* Assignment:
Your task is to filter the entries and copy every line containing the string "bottle".

(Extracted records)

━━━━━━━━━━━━━━━━━━━━━━━━━━━━━━

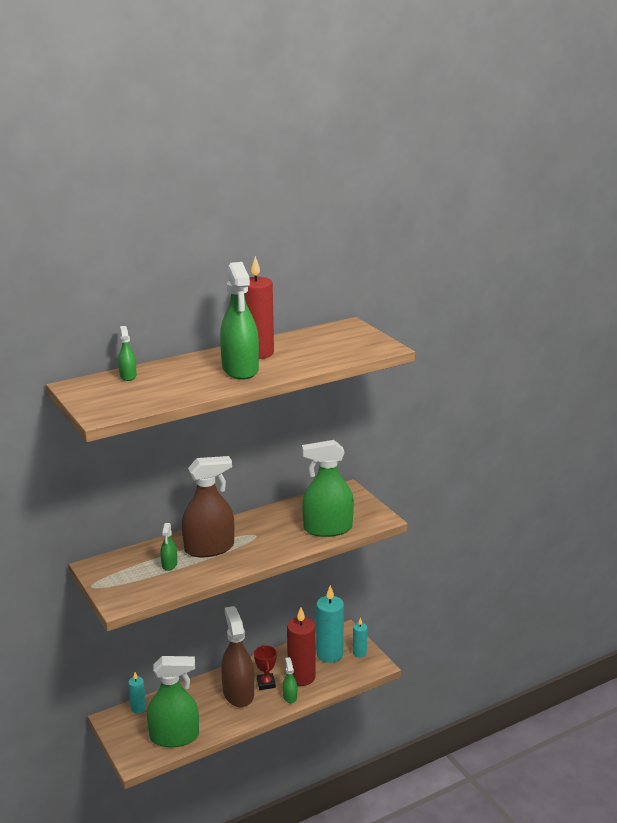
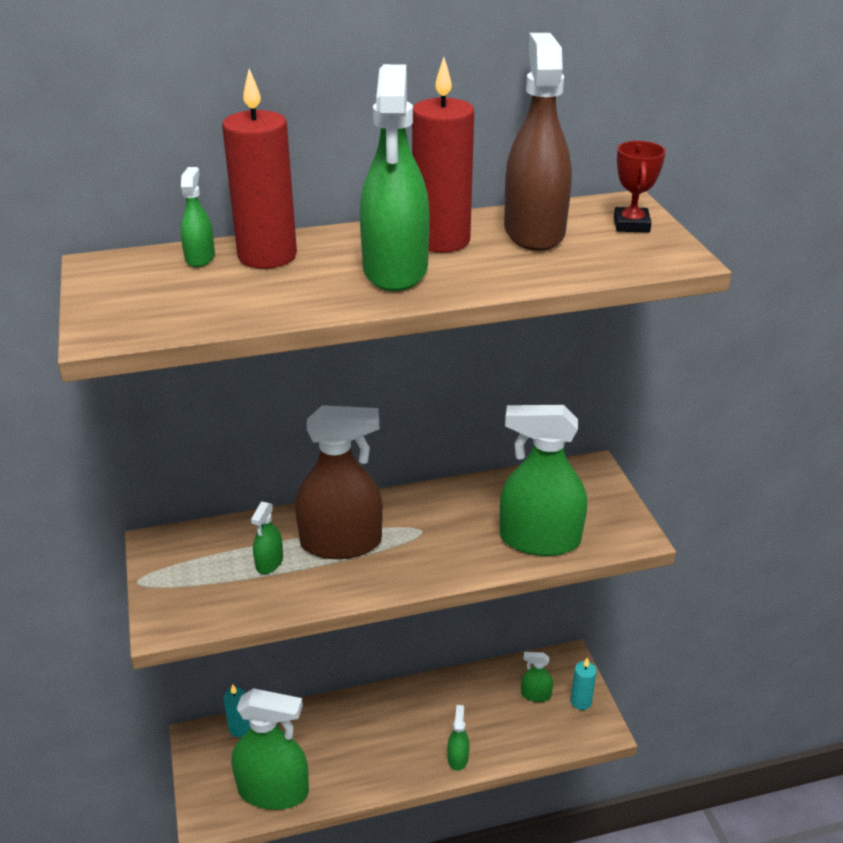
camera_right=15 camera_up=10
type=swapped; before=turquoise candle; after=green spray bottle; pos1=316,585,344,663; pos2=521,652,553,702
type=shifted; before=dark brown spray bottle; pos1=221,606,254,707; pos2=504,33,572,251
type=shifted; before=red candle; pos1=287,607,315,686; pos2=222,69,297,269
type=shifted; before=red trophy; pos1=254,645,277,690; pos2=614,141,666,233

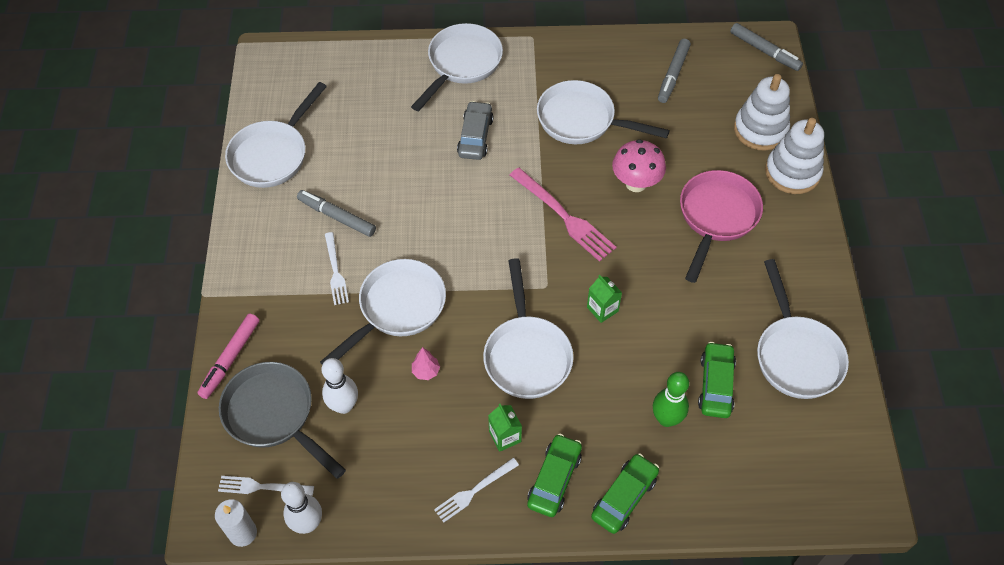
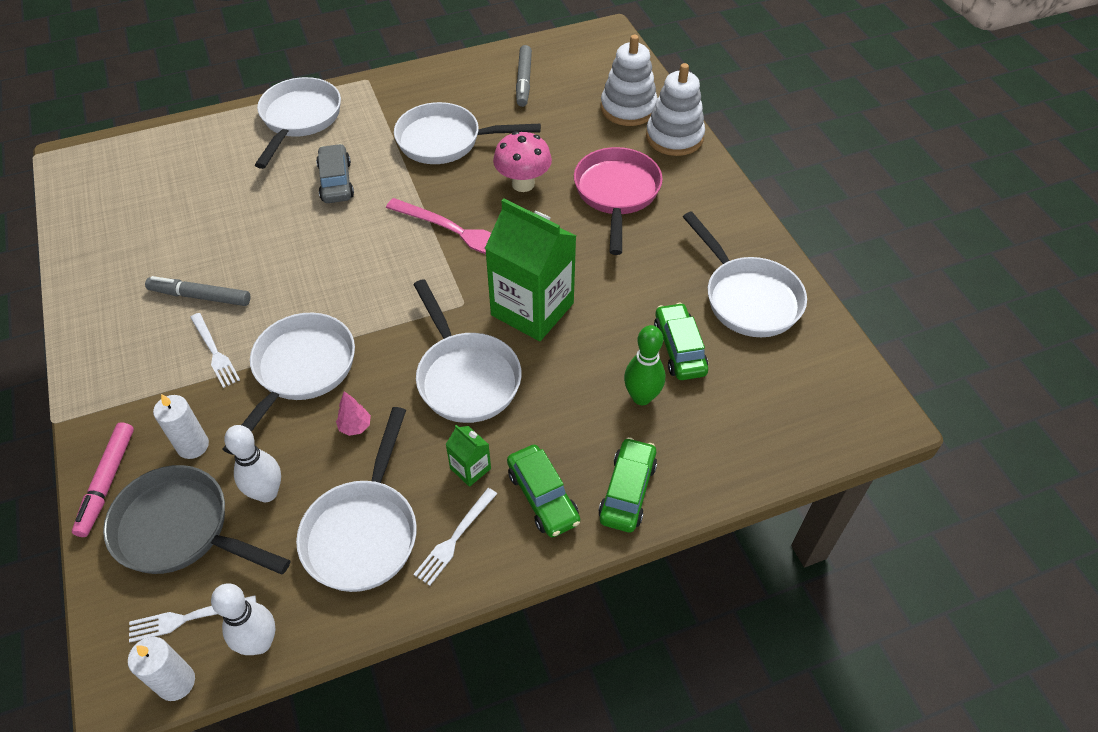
camera_right=-20 camera_up=-5
type=gone; before=ash-grey felt pen; pos1=730,23,803,71
type=shifted; before=white frying pan; pos1=225,82,327,188; pos2=296,407,417,592
type=scaled; before=green milk carton; pos1=587,275,622,323; pos2=485,199,576,341; scale=2.32
type=rotated; before=green car; pos1=527,434,582,517; pos2=507,445,580,537; turn=150
type=new; after=white candle; pos2=153,394,209,459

━━━━━━━━━━━━━━━━━━━━━━━━━━━━━━

* Result:
type=swapped; before=turquoise candle; after=green spray bottle; pos1=316,585,344,663; pos2=521,652,553,702
type=shifted; before=dark brown spray bottle; pos1=221,606,254,707; pos2=504,33,572,251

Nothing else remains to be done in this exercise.